WHAT YOU SHOULD DO
Return exactly the lines from the one containing "R117: 100k (5V, N6) -> 100k (N6, N29)" through the end of the material below, and leave the images out.

RECORDS
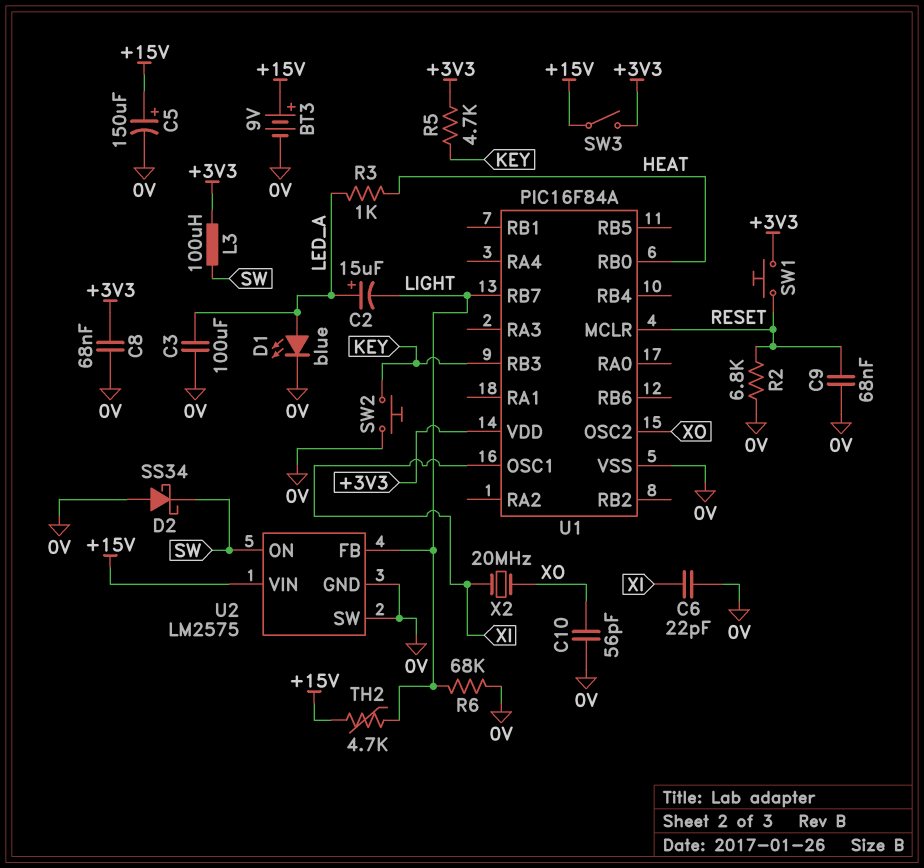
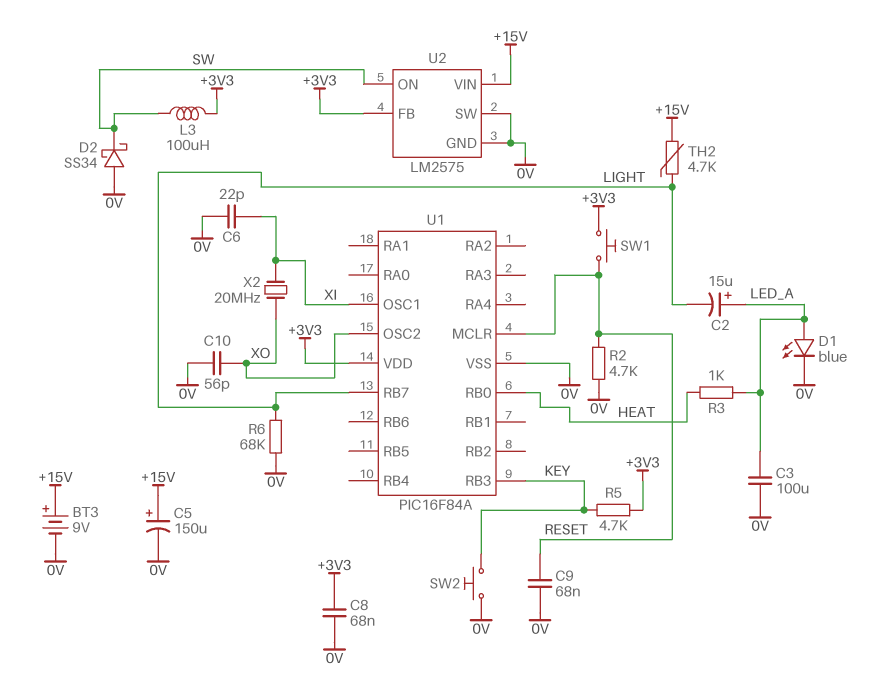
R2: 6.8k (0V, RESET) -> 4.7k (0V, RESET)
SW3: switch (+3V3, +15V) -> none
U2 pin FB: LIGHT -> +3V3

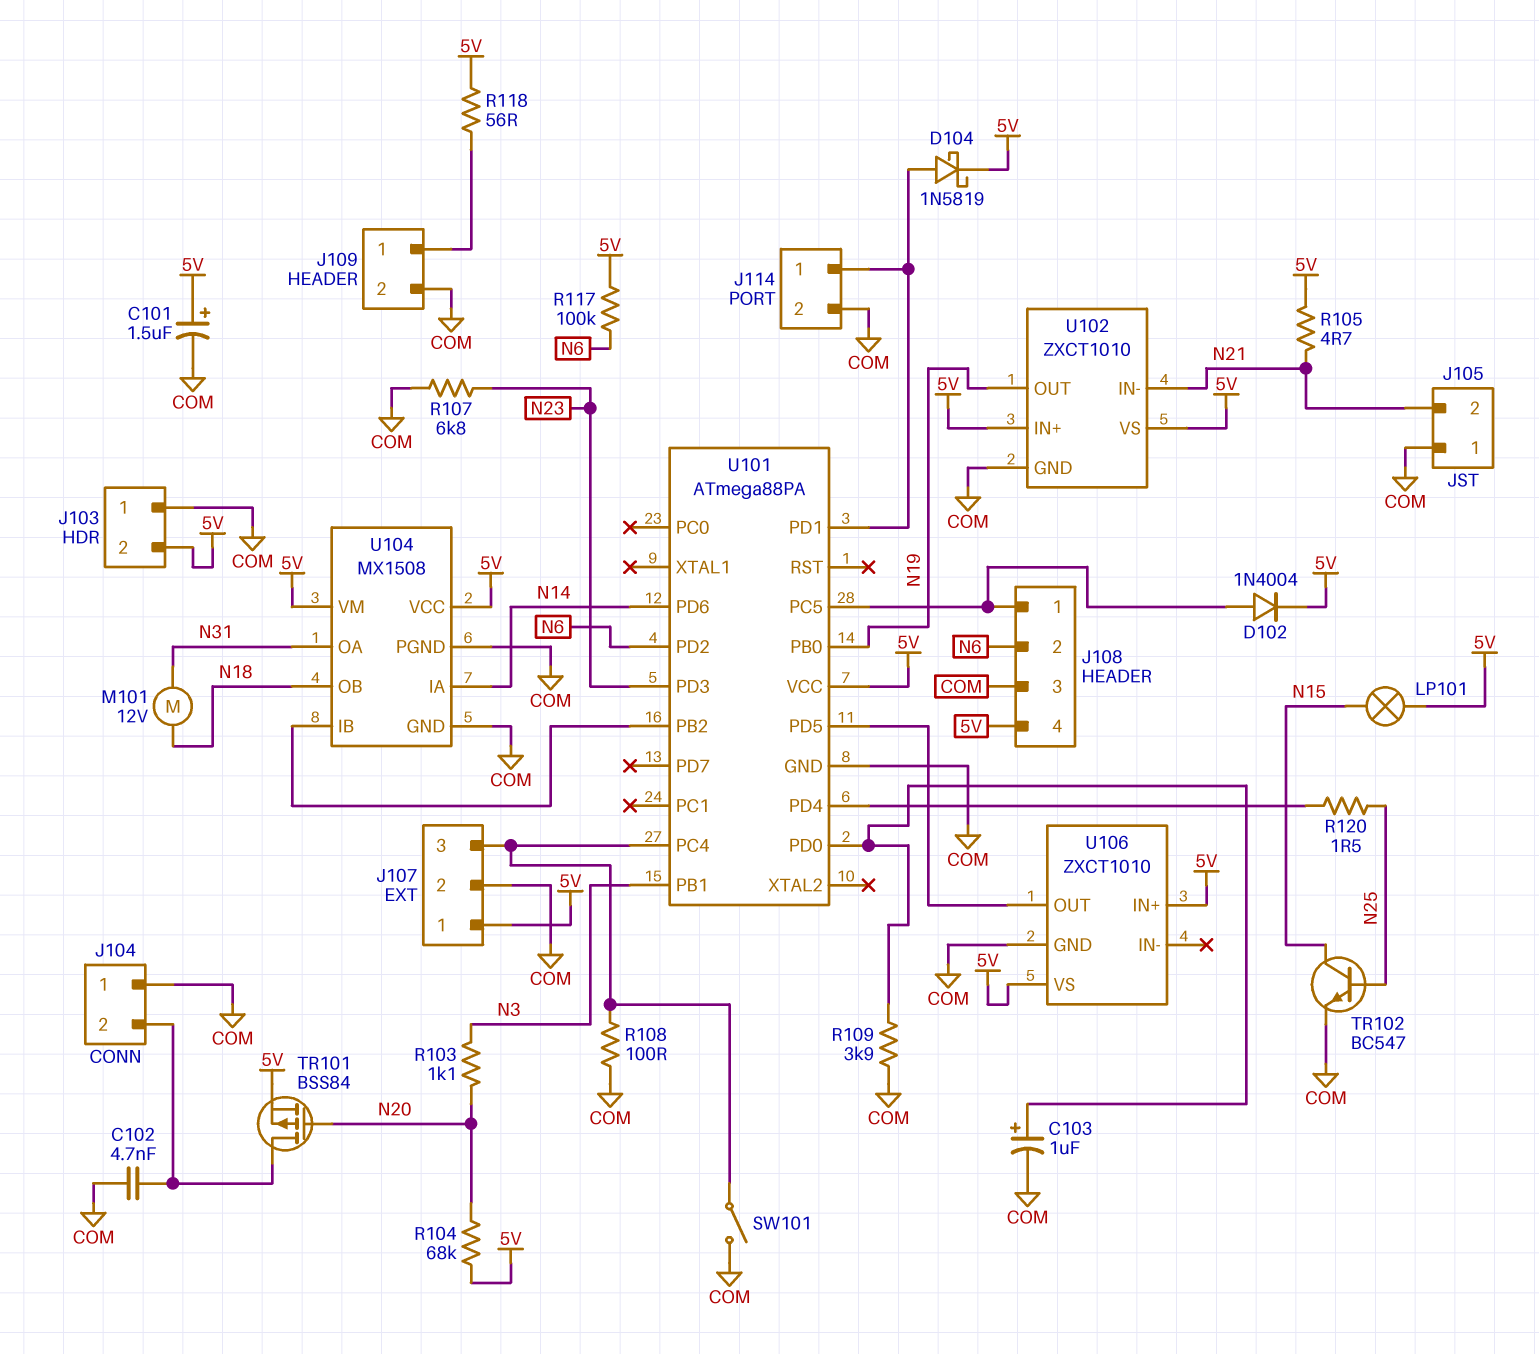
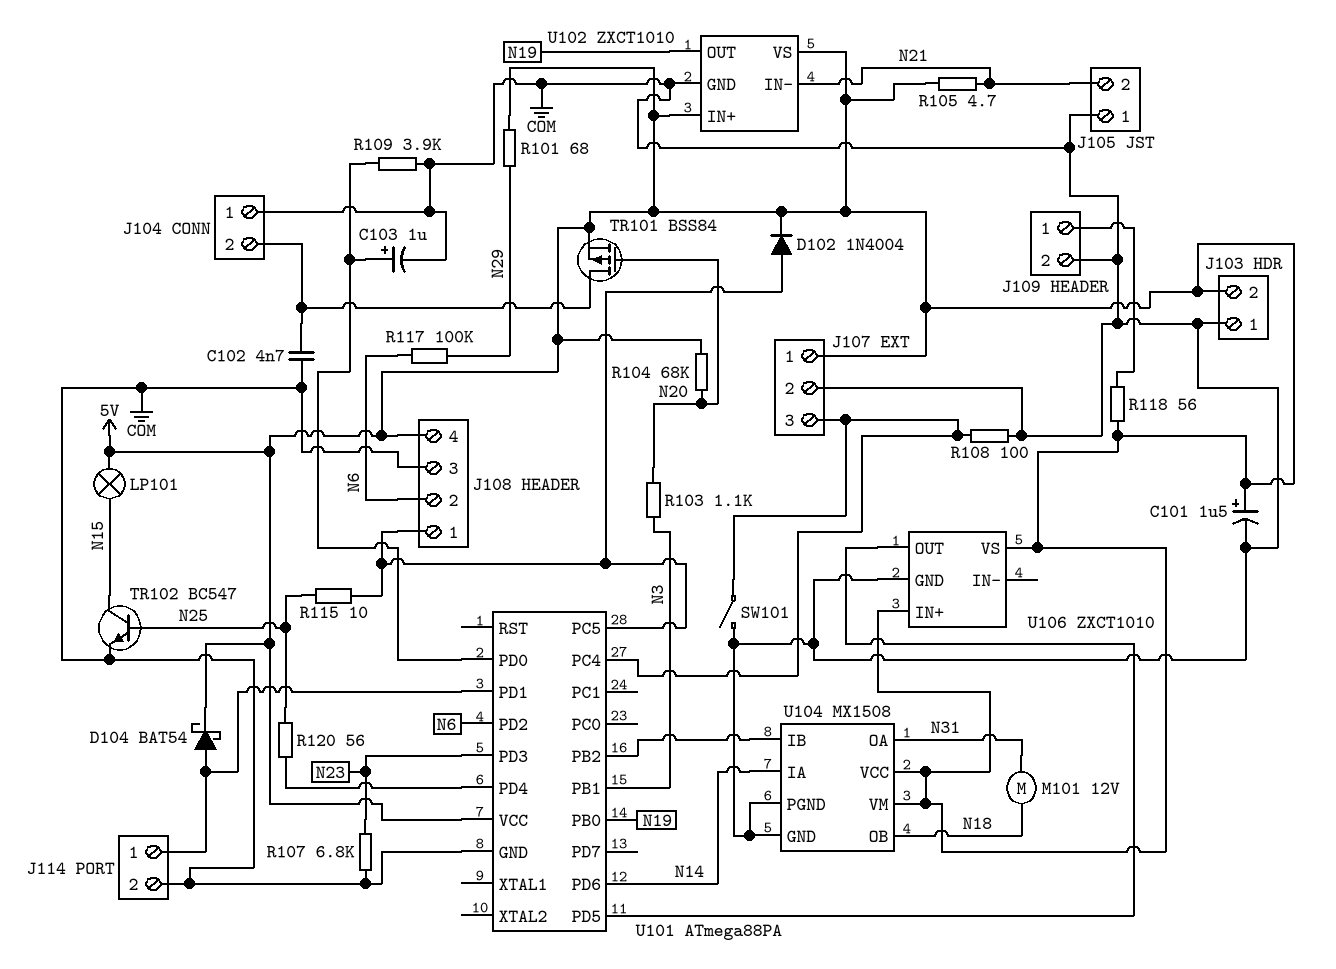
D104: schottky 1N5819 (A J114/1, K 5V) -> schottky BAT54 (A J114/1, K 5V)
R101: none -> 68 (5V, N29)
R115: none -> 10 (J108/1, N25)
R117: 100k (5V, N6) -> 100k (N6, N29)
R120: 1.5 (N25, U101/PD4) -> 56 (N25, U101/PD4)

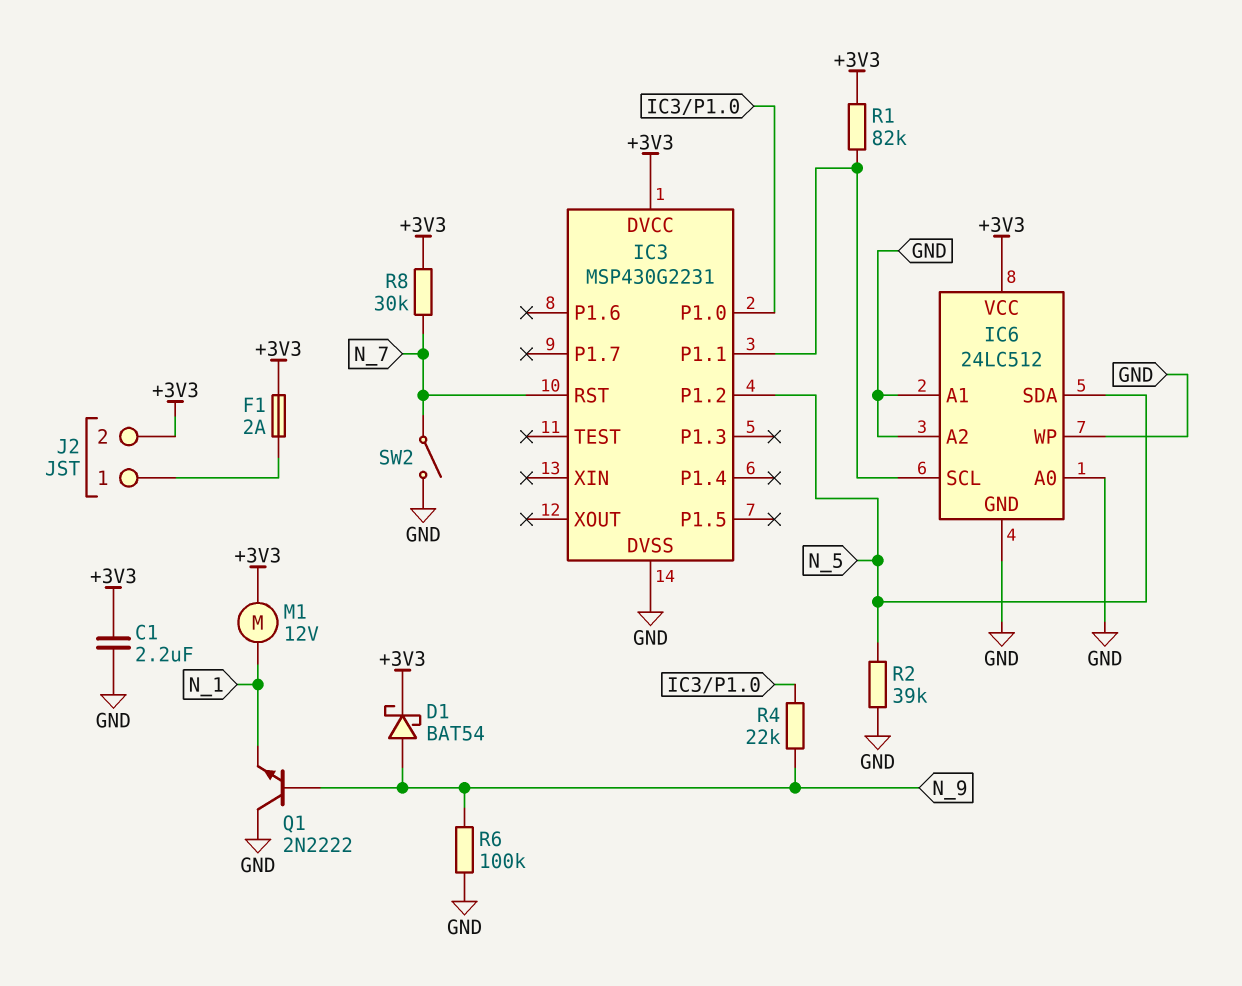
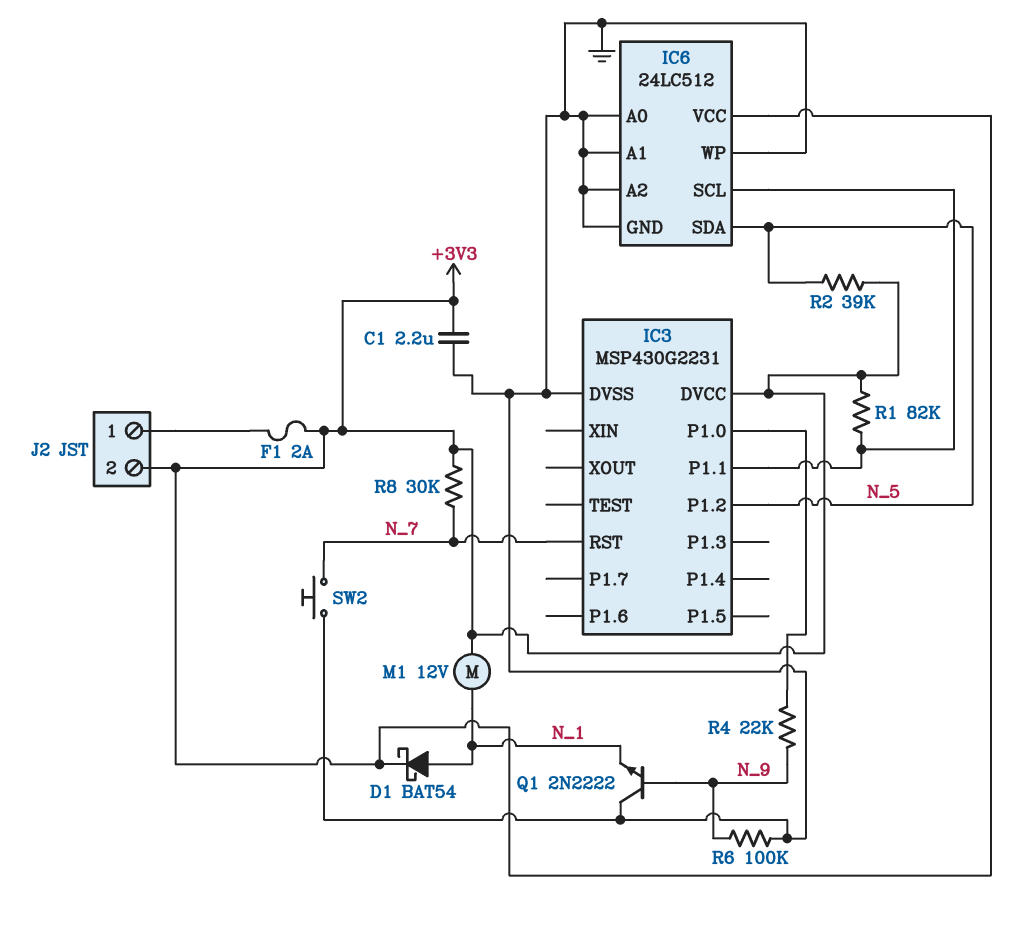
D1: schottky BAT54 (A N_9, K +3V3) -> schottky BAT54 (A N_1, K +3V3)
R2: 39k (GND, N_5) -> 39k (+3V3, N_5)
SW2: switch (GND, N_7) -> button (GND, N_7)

SOLUTION TO THIS PROBLEM
R117: 100k (5V, N6) -> 100k (N6, N29)
R120: 1.5 (N25, U101/PD4) -> 56 (N25, U101/PD4)

D1: schottky BAT54 (A N_9, K +3V3) -> schottky BAT54 (A N_1, K +3V3)
R2: 39k (GND, N_5) -> 39k (+3V3, N_5)
SW2: switch (GND, N_7) -> button (GND, N_7)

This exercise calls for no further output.